_DIRECTIONS_
Once you have checked the records that follow, state how many of their lines hold "none", giving the number only.
DATA FOR THE TASK below:
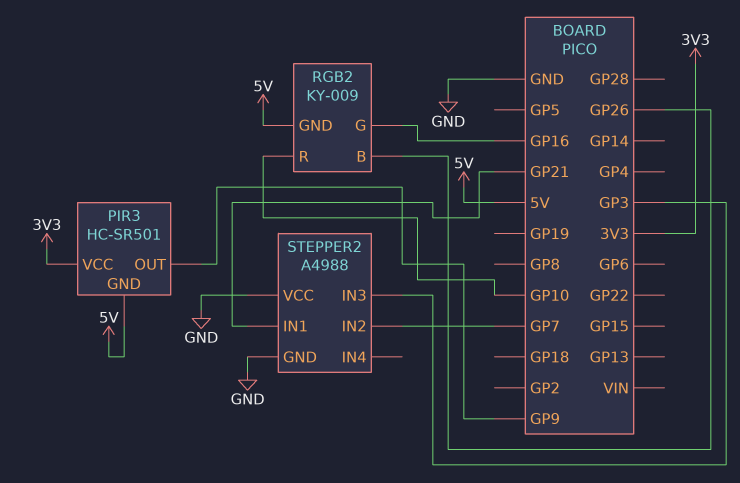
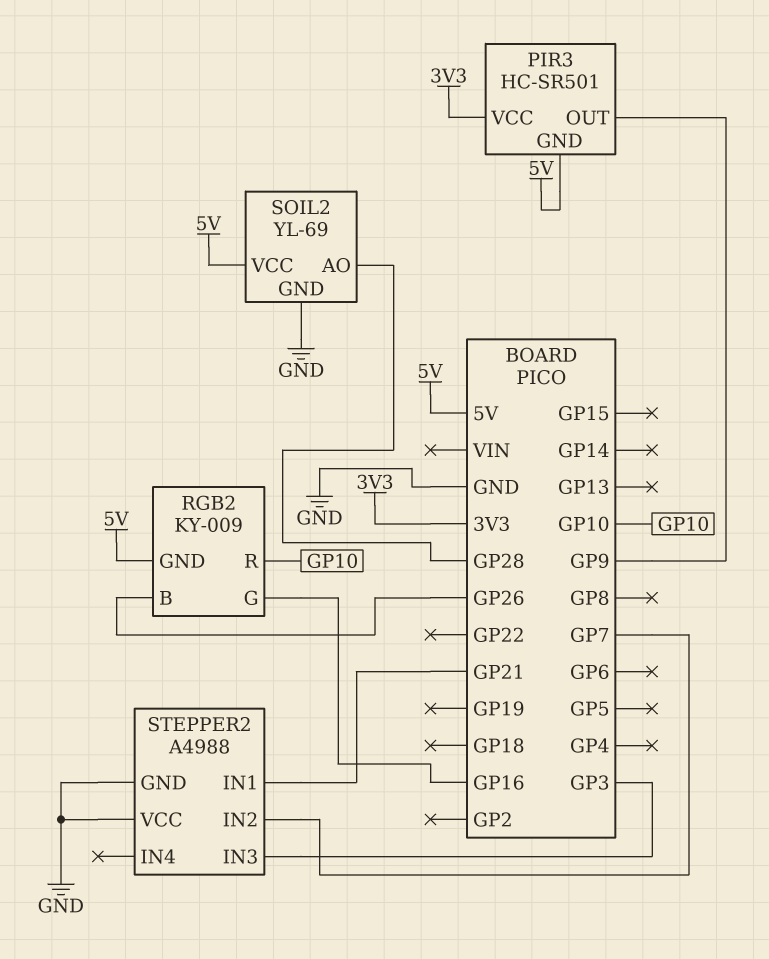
SOIL2: none -> YL-69
SOIL2 pin AO: none -> GP28
SOIL2 pin GND: none -> GND
SOIL2 pin VCC: none -> 5V

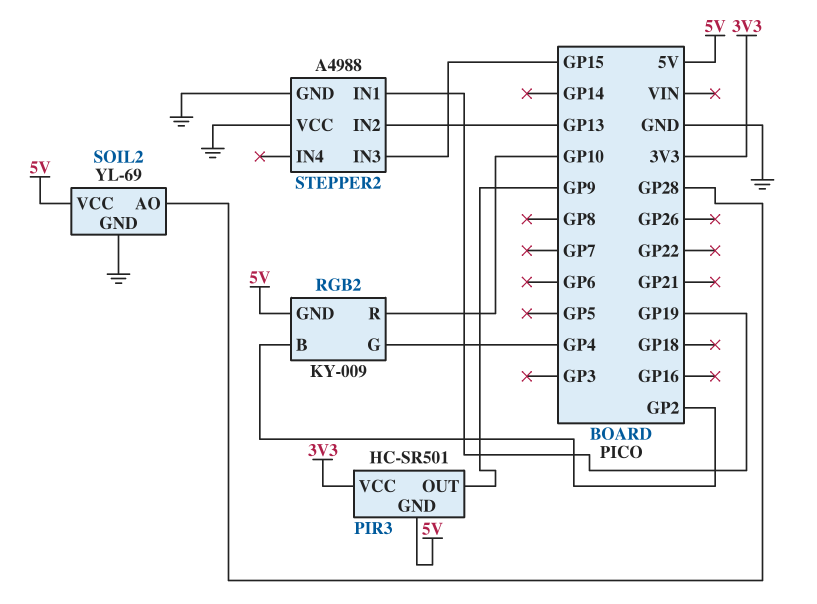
RGB2 pin B: GP26 -> GP2
RGB2 pin G: GP16 -> GP4
STEPPER2 pin IN1: GP21 -> GP19
STEPPER2 pin IN2: GP7 -> GP13
STEPPER2 pin IN3: GP3 -> GP15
End of DATA FOR THE TASK.
_RESPONSE BELOW_
4